Exercise brief:
Copy every line of the data below, substituting "anticlockwise" for each "counterclockwise" and keeping everything else unchanged. Omit the pictures from your answer.

Data rows:
## START

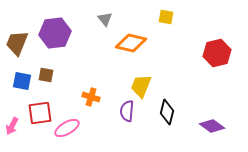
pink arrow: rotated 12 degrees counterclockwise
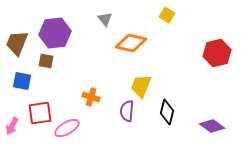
yellow square: moved 1 px right, 2 px up; rotated 21 degrees clockwise
brown square: moved 14 px up
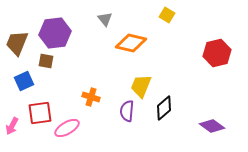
blue square: moved 2 px right; rotated 36 degrees counterclockwise
black diamond: moved 3 px left, 4 px up; rotated 35 degrees clockwise
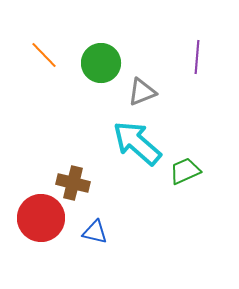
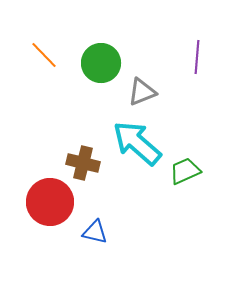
brown cross: moved 10 px right, 20 px up
red circle: moved 9 px right, 16 px up
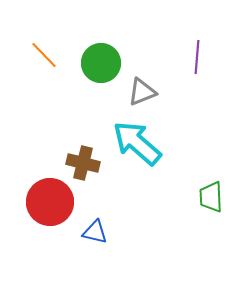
green trapezoid: moved 26 px right, 26 px down; rotated 68 degrees counterclockwise
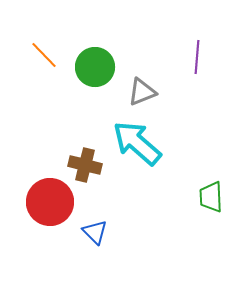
green circle: moved 6 px left, 4 px down
brown cross: moved 2 px right, 2 px down
blue triangle: rotated 32 degrees clockwise
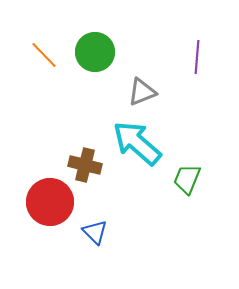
green circle: moved 15 px up
green trapezoid: moved 24 px left, 18 px up; rotated 24 degrees clockwise
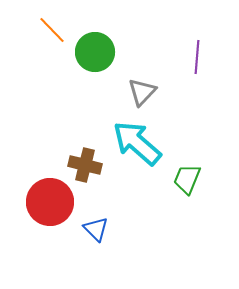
orange line: moved 8 px right, 25 px up
gray triangle: rotated 24 degrees counterclockwise
blue triangle: moved 1 px right, 3 px up
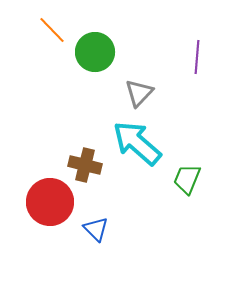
gray triangle: moved 3 px left, 1 px down
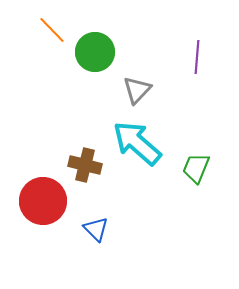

## END

Full response:
pink arrow: rotated 12 degrees anticlockwise
yellow square: moved 1 px right, 2 px up; rotated 21 degrees clockwise
brown square: moved 14 px up
blue square: moved 2 px right; rotated 36 degrees anticlockwise
black diamond: moved 3 px left, 4 px up; rotated 35 degrees clockwise
brown cross: moved 10 px right, 20 px up
red circle: moved 9 px right, 16 px up
green trapezoid: moved 26 px right, 26 px down; rotated 68 degrees anticlockwise
green circle: moved 6 px left, 4 px down
brown cross: moved 2 px right, 2 px down
blue triangle: rotated 32 degrees clockwise
green circle: moved 15 px up
green trapezoid: moved 24 px left, 18 px up; rotated 24 degrees clockwise
orange line: moved 8 px right, 25 px up
gray triangle: rotated 24 degrees anticlockwise
blue triangle: moved 1 px right, 3 px up
gray triangle: moved 3 px left, 1 px down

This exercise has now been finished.